Stated problem:
Reproduce all of the records, replacing every "coordinate" with "position" and keeping everything else unchanged.

[Data pulled from a collection]

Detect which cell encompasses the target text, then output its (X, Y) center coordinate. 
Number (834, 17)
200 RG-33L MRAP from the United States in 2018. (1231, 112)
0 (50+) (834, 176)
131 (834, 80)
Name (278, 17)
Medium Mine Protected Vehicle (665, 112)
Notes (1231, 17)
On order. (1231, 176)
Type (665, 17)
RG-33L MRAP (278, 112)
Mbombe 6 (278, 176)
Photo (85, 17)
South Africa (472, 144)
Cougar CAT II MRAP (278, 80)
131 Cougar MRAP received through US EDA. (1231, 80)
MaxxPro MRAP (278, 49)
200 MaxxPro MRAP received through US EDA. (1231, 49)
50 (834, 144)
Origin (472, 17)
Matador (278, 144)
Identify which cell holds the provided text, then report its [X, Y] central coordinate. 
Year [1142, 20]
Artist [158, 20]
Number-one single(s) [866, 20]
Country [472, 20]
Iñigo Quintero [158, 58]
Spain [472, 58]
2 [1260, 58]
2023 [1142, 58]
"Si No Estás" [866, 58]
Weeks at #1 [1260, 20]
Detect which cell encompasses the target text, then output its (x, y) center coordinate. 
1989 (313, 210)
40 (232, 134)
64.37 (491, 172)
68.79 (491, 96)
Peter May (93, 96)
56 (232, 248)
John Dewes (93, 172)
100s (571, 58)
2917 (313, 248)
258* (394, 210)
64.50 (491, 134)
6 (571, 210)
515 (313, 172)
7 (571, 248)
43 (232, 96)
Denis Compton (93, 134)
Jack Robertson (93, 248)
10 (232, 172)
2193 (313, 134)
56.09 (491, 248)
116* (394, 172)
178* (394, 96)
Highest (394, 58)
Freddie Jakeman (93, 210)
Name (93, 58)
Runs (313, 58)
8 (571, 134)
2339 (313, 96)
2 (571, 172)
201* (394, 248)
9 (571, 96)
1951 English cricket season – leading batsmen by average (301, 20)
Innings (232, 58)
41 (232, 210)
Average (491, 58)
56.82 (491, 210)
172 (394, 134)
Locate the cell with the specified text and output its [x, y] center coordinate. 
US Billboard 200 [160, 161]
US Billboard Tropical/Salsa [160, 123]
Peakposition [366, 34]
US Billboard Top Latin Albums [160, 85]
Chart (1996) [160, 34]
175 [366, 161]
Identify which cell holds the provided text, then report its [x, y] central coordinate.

Worked solution:
Detect which cell encompasses the target text, then output its (X, Y) center position. 
Number (834, 17)
200 RG-33L MRAP from the United States in 2018. (1231, 112)
0 (50+) (834, 176)
131 (834, 80)
Name (278, 17)
Medium Mine Protected Vehicle (665, 112)
Notes (1231, 17)
On order. (1231, 176)
Type (665, 17)
RG-33L MRAP (278, 112)
Mbombe 6 (278, 176)
Photo (85, 17)
South Africa (472, 144)
Cougar CAT II MRAP (278, 80)
131 Cougar MRAP received through US EDA. (1231, 80)
MaxxPro MRAP (278, 49)
200 MaxxPro MRAP received through US EDA. (1231, 49)
50 (834, 144)
Origin (472, 17)
Matador (278, 144)
Identify which cell holds the provided text, then report its [X, Y] central position. 
Year [1142, 20]
Artist [158, 20]
Number-one single(s) [866, 20]
Country [472, 20]
Iñigo Quintero [158, 58]
Spain [472, 58]
2 [1260, 58]
2023 [1142, 58]
"Si No Estás" [866, 58]
Weeks at #1 [1260, 20]
Detect which cell encompasses the target text, then output its (x, y) center position. 
1989 (313, 210)
40 (232, 134)
64.37 (491, 172)
68.79 (491, 96)
Peter May (93, 96)
56 (232, 248)
John Dewes (93, 172)
100s (571, 58)
2917 (313, 248)
258* (394, 210)
64.50 (491, 134)
6 (571, 210)
515 (313, 172)
7 (571, 248)
43 (232, 96)
Denis Compton (93, 134)
Jack Robertson (93, 248)
10 (232, 172)
2193 (313, 134)
56.09 (491, 248)
116* (394, 172)
178* (394, 96)
Highest (394, 58)
Freddie Jakeman (93, 210)
Name (93, 58)
Runs (313, 58)
8 (571, 134)
2339 (313, 96)
2 (571, 172)
201* (394, 248)
9 (571, 96)
1951 English cricket season – leading batsmen by average (301, 20)
Innings (232, 58)
41 (232, 210)
Average (491, 58)
56.82 (491, 210)
172 (394, 134)
Locate the cell with the specified text and output its [x, y] center position. 
US Billboard 200 [160, 161]
US Billboard Tropical/Salsa [160, 123]
Peakposition [366, 34]
US Billboard Top Latin Albums [160, 85]
Chart (1996) [160, 34]
175 [366, 161]
Identify which cell holds the provided text, then report its [x, y] central position.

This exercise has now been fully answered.